# Problem description
The response must be the exact lines from the line holding "U105 pin THR: VB -> CT" through the end of the entries, with no pictures and nothing else.

# Raw data
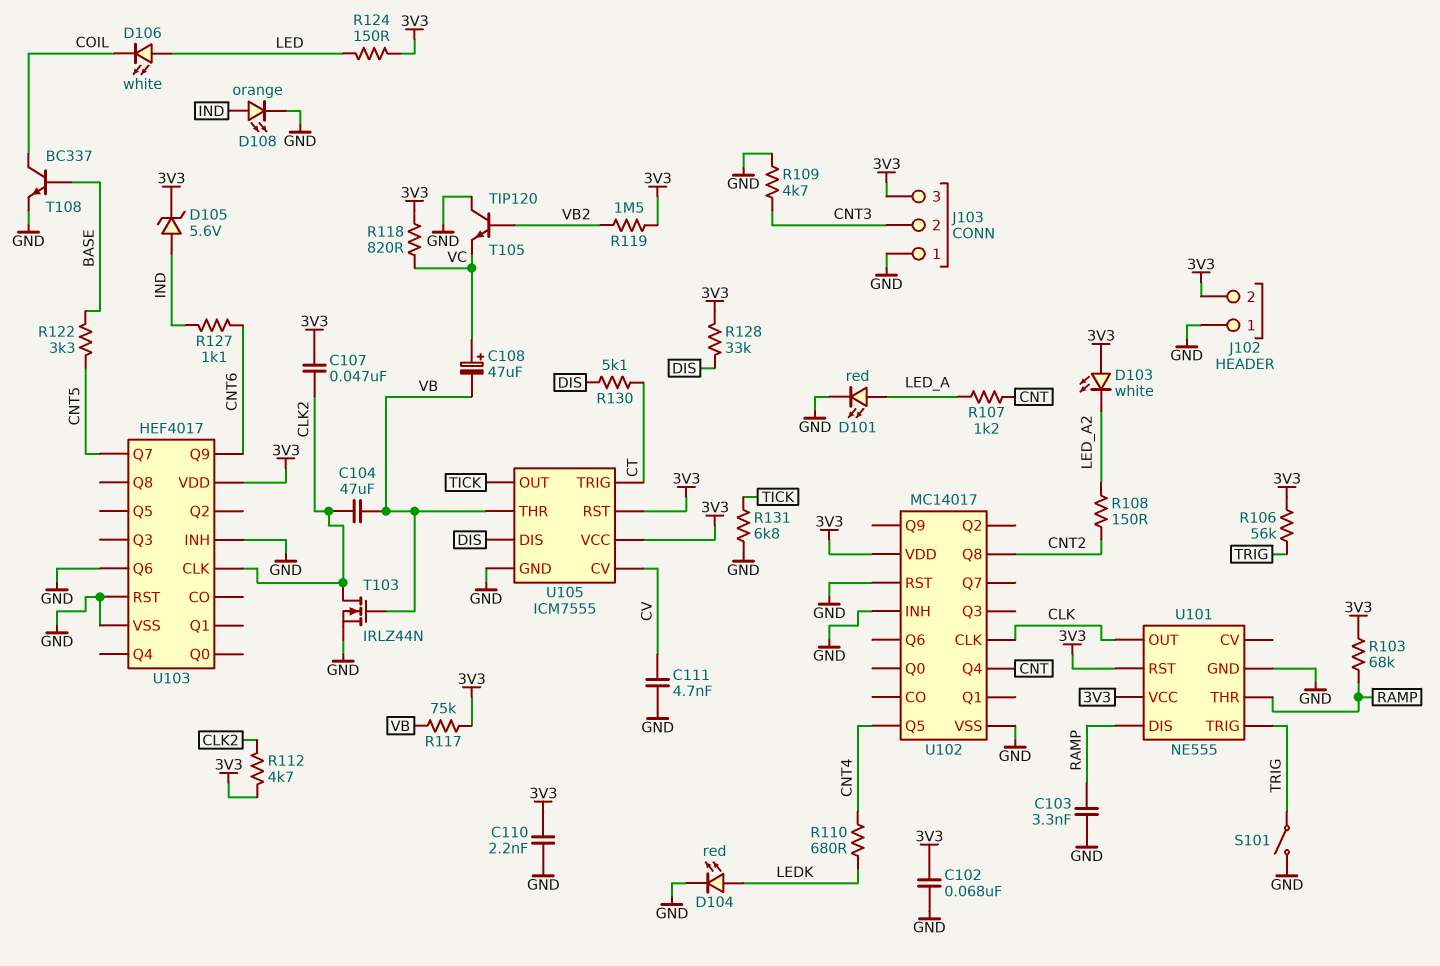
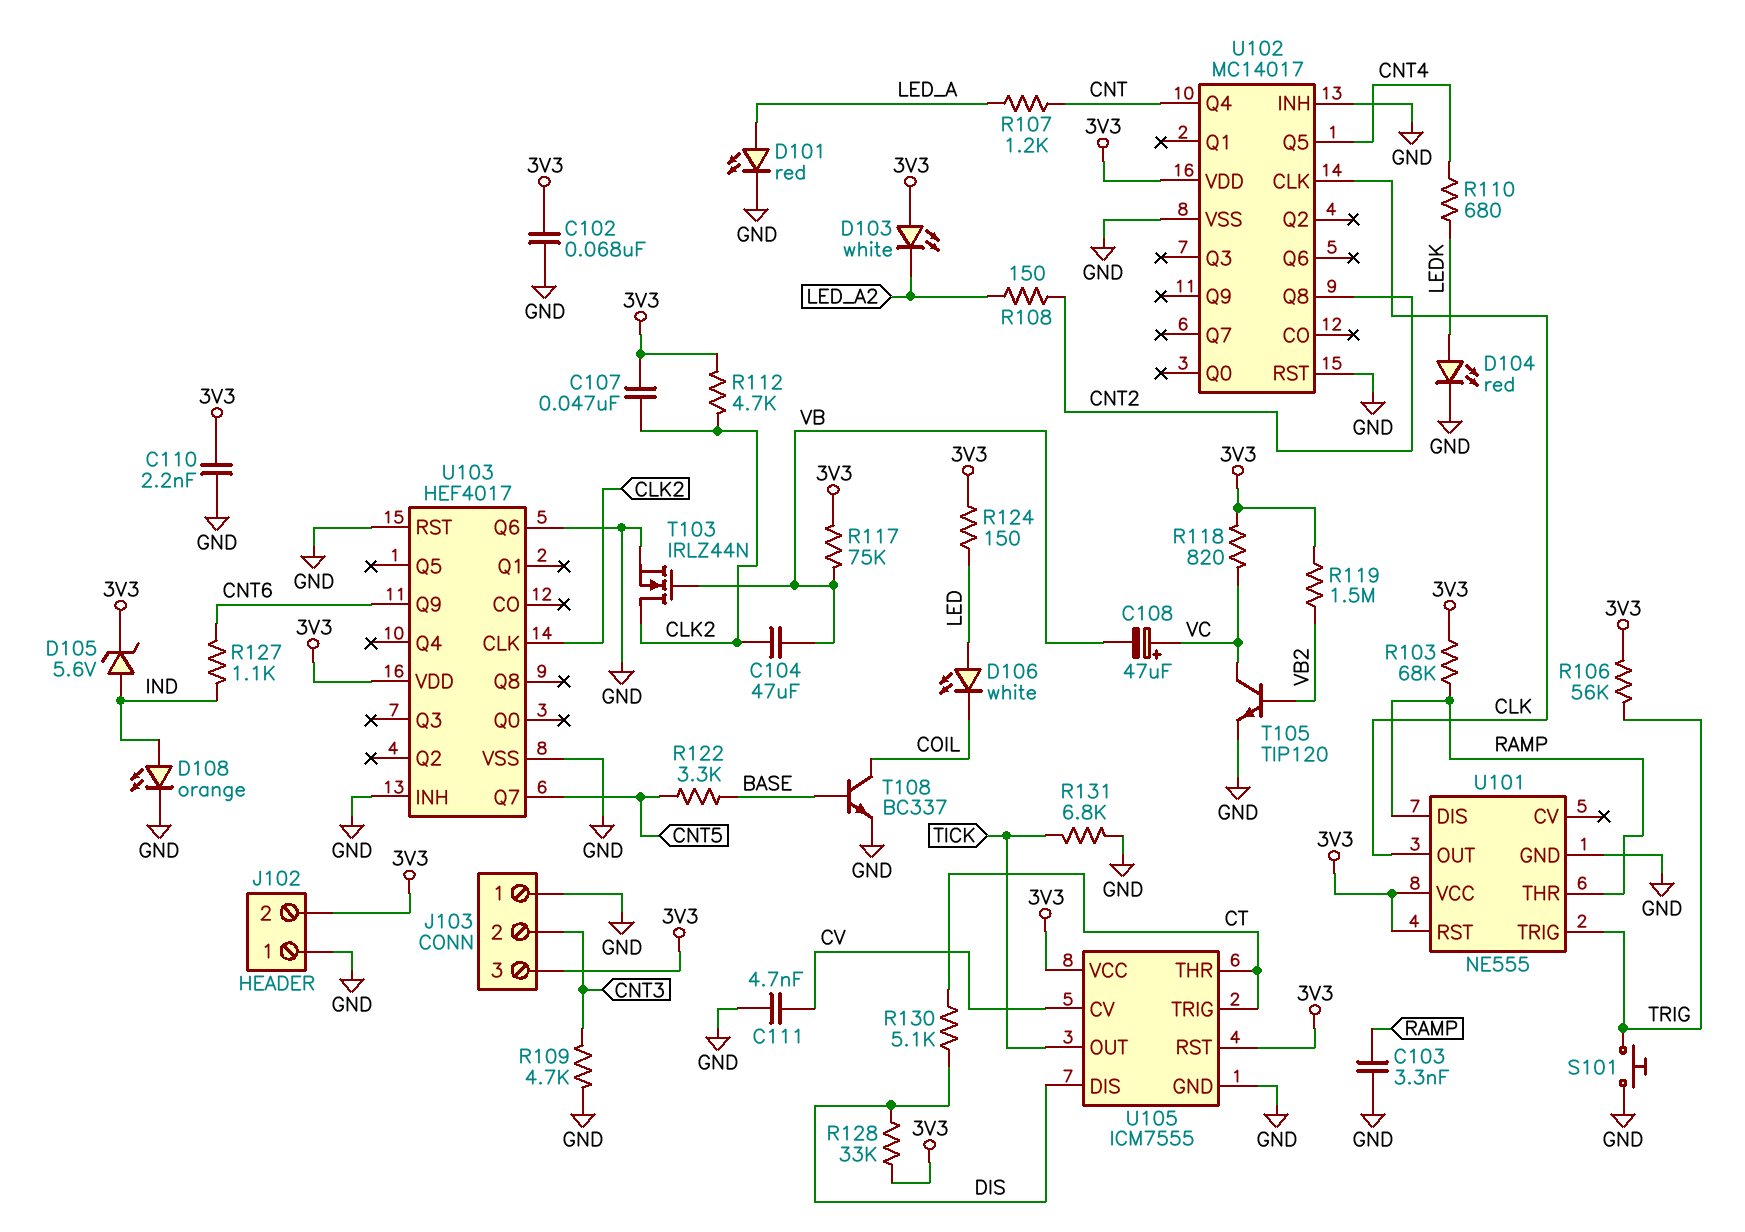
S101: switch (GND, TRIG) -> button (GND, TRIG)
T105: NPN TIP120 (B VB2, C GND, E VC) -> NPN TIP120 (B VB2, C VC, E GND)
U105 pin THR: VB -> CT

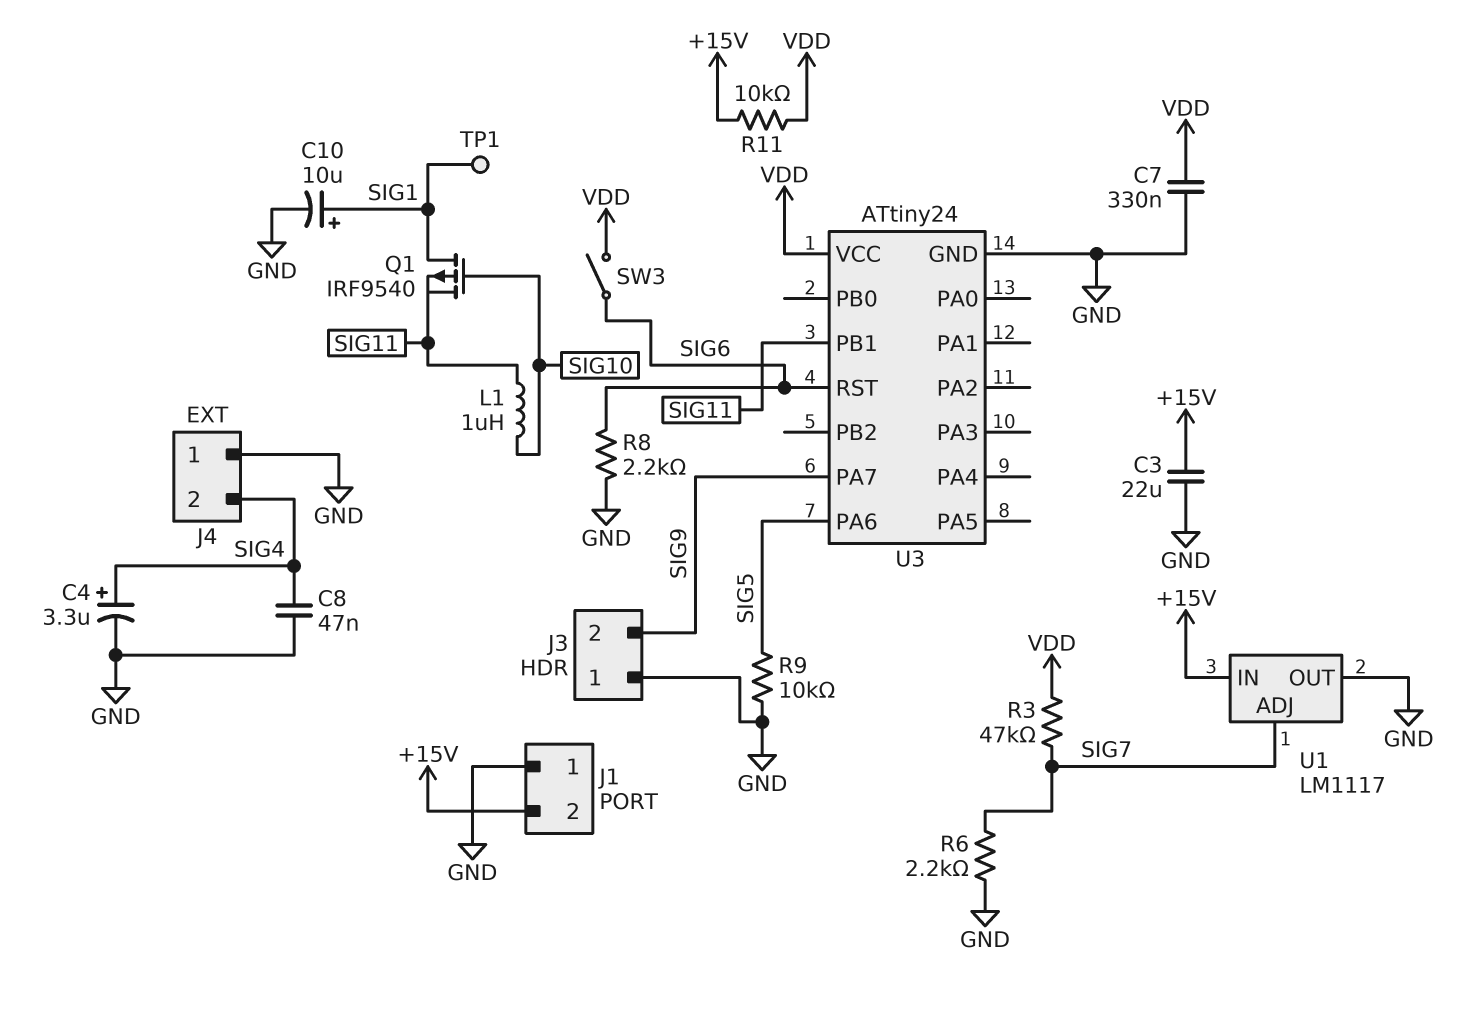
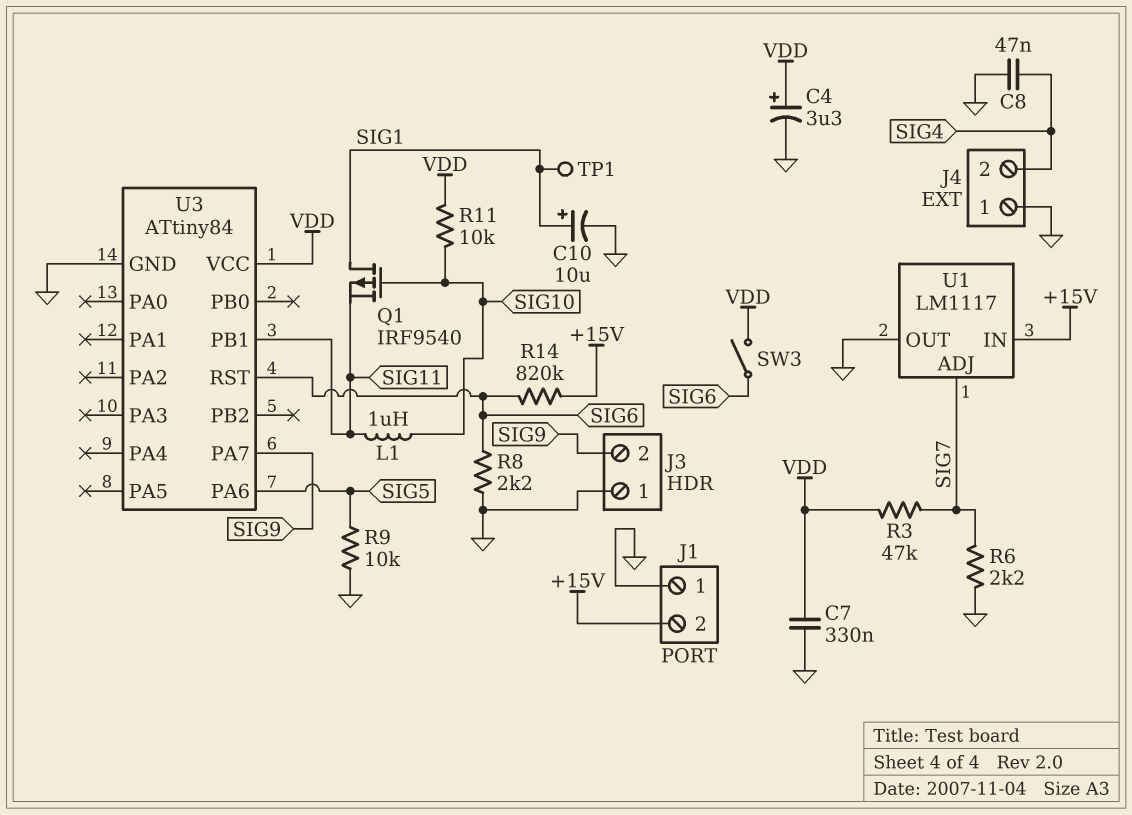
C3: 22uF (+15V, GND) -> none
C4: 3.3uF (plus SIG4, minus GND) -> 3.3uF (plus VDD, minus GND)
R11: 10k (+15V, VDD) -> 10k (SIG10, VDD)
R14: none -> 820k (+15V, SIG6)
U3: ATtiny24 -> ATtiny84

# Result of this exercise
U105 pin THR: VB -> CT

C3: 22uF (+15V, GND) -> none
C4: 3.3uF (plus SIG4, minus GND) -> 3.3uF (plus VDD, minus GND)
R11: 10k (+15V, VDD) -> 10k (SIG10, VDD)
R14: none -> 820k (+15V, SIG6)
U3: ATtiny24 -> ATtiny84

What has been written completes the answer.